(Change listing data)
*****

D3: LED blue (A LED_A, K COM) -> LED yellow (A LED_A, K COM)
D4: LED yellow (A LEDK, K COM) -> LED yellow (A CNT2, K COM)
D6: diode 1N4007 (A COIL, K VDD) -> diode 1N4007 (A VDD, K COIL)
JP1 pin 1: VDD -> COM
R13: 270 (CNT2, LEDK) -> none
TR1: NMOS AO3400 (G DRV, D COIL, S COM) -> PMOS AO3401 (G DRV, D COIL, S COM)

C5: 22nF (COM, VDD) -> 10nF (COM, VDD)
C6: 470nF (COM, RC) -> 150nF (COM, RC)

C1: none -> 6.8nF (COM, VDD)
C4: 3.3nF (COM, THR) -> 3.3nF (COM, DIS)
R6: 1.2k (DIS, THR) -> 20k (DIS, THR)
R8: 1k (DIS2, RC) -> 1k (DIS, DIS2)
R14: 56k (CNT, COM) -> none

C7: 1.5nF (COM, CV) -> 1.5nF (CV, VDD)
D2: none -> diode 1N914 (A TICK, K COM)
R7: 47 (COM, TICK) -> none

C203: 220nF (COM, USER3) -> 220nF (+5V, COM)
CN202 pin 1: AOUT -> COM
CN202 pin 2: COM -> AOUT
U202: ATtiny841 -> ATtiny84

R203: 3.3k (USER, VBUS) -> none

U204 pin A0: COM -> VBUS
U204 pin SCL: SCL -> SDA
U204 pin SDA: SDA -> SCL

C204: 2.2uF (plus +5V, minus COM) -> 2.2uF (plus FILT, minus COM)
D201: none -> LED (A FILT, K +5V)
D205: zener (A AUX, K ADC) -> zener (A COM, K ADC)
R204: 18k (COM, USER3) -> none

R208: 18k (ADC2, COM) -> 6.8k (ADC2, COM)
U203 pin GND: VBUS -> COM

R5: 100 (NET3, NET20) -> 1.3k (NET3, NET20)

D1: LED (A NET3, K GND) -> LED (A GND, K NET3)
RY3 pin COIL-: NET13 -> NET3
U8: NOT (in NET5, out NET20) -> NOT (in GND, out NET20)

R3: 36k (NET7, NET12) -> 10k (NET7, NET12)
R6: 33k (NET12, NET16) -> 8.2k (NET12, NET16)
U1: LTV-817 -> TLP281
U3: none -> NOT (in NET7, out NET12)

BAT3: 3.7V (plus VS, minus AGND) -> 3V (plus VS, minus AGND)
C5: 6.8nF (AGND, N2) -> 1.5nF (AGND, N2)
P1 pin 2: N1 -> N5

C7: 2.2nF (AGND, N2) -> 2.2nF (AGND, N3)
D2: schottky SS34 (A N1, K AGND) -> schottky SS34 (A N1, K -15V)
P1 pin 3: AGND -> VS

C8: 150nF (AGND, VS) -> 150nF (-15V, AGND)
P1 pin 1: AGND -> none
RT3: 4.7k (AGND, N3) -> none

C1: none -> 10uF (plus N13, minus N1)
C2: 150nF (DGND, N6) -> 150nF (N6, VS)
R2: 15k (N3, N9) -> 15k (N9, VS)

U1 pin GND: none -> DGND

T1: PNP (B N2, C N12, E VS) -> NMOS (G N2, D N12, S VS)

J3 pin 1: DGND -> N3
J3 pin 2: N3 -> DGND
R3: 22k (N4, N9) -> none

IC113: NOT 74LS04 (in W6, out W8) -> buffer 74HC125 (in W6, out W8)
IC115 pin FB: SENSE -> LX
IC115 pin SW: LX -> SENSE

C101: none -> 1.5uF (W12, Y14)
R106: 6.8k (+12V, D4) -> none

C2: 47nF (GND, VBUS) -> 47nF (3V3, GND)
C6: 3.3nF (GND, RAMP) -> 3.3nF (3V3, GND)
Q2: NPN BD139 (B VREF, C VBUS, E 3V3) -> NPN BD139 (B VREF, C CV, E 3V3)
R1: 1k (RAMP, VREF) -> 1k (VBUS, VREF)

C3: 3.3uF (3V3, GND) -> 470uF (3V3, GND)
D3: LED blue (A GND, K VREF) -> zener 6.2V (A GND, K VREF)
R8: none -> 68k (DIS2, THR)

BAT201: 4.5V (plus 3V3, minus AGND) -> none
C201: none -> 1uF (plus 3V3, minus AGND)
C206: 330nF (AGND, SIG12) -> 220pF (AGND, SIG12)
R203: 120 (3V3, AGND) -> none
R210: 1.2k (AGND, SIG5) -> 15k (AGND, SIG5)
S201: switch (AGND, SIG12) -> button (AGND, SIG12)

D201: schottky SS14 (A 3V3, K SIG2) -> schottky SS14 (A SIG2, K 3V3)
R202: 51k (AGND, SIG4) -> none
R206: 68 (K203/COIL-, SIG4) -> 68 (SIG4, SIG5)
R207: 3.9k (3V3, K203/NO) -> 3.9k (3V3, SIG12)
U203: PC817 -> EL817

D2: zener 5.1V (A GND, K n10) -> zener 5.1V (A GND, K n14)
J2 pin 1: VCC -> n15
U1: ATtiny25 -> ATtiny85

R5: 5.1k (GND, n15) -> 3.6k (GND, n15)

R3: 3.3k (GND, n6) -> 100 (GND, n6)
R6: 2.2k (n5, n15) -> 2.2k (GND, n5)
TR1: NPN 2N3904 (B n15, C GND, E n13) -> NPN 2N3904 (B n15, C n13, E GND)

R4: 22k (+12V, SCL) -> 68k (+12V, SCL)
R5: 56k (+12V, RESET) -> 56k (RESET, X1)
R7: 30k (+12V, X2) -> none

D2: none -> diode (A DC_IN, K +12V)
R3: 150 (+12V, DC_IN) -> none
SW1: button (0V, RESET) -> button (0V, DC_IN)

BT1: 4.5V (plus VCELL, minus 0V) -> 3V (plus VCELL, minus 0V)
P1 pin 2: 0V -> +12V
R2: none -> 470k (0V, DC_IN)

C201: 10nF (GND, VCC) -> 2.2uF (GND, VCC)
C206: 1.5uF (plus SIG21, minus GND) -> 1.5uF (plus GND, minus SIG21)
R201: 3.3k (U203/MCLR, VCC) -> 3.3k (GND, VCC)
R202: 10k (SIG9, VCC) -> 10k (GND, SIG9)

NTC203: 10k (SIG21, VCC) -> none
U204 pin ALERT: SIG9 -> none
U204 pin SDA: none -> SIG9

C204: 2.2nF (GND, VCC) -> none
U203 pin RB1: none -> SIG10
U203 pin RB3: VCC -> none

*****

Restate word for word only the lines running from the beginning of the data to the line holding "C6: 470nF (COM, RC) -> 150nF (COM, RC)", both included.

● PROBLEM SOLUTION
D3: LED blue (A LED_A, K COM) -> LED yellow (A LED_A, K COM)
D4: LED yellow (A LEDK, K COM) -> LED yellow (A CNT2, K COM)
D6: diode 1N4007 (A COIL, K VDD) -> diode 1N4007 (A VDD, K COIL)
JP1 pin 1: VDD -> COM
R13: 270 (CNT2, LEDK) -> none
TR1: NMOS AO3400 (G DRV, D COIL, S COM) -> PMOS AO3401 (G DRV, D COIL, S COM)

C5: 22nF (COM, VDD) -> 10nF (COM, VDD)
C6: 470nF (COM, RC) -> 150nF (COM, RC)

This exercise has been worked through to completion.